GIVEN INFORMATION:
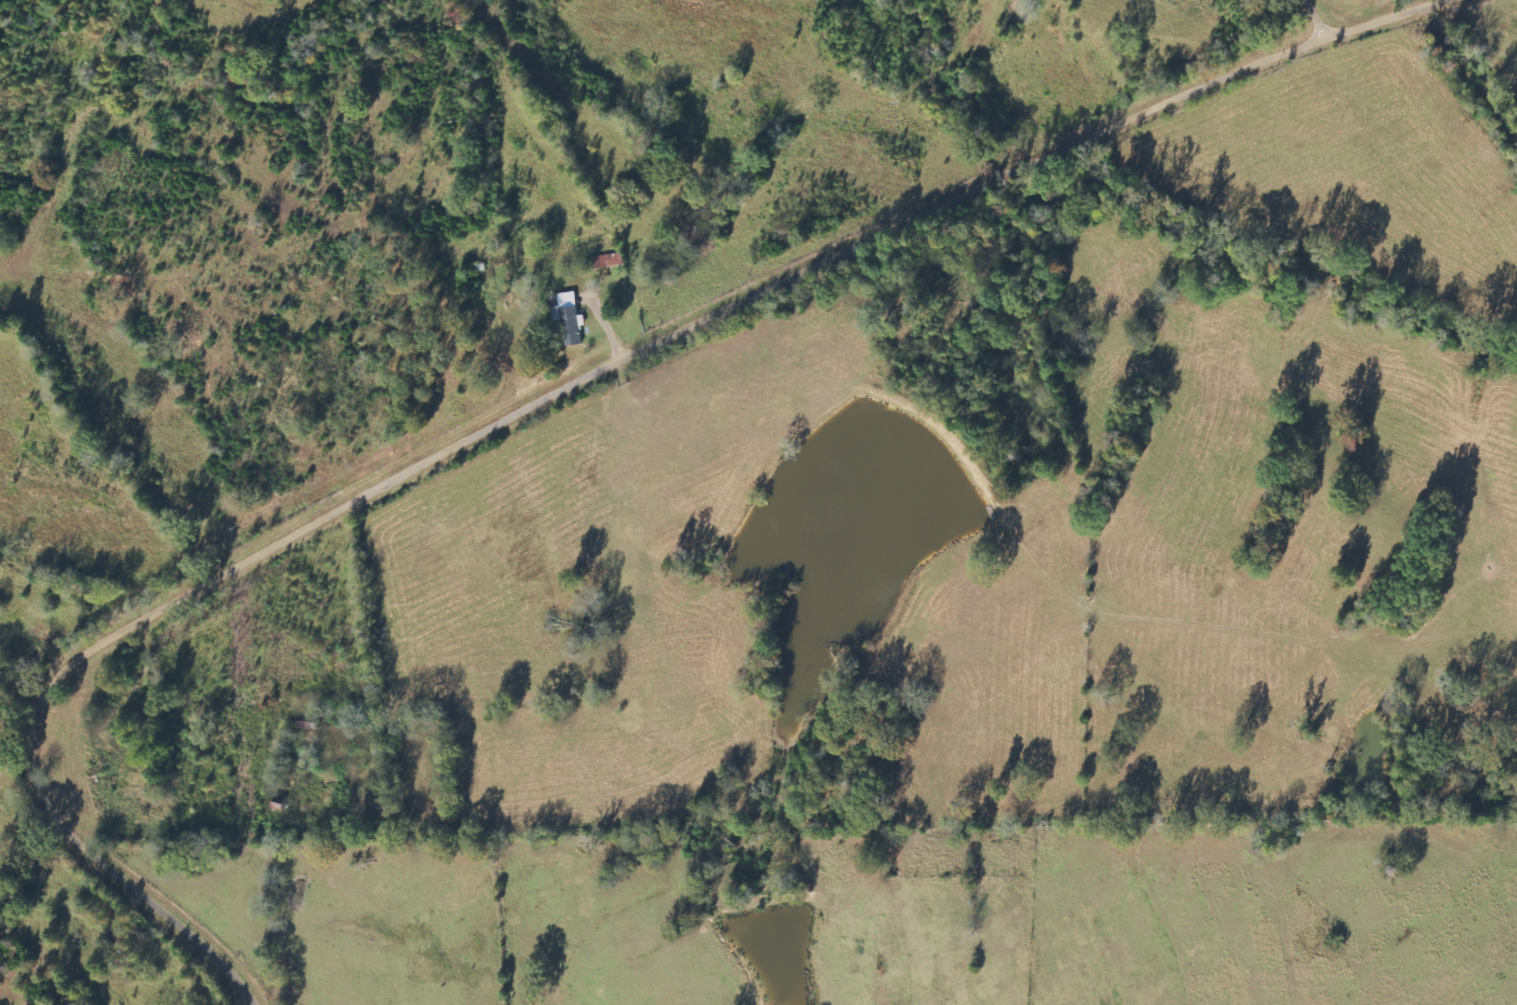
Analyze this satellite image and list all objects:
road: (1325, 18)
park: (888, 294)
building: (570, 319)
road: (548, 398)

EXERCISE INSTRUCTIONS: Pictures aside, restate the entries word for word.

SOLUTION TO THE PROBLEM:
Analyze this satellite image and list all objects:
road: (1325, 18)
park: (888, 294)
building: (570, 319)
road: (548, 398)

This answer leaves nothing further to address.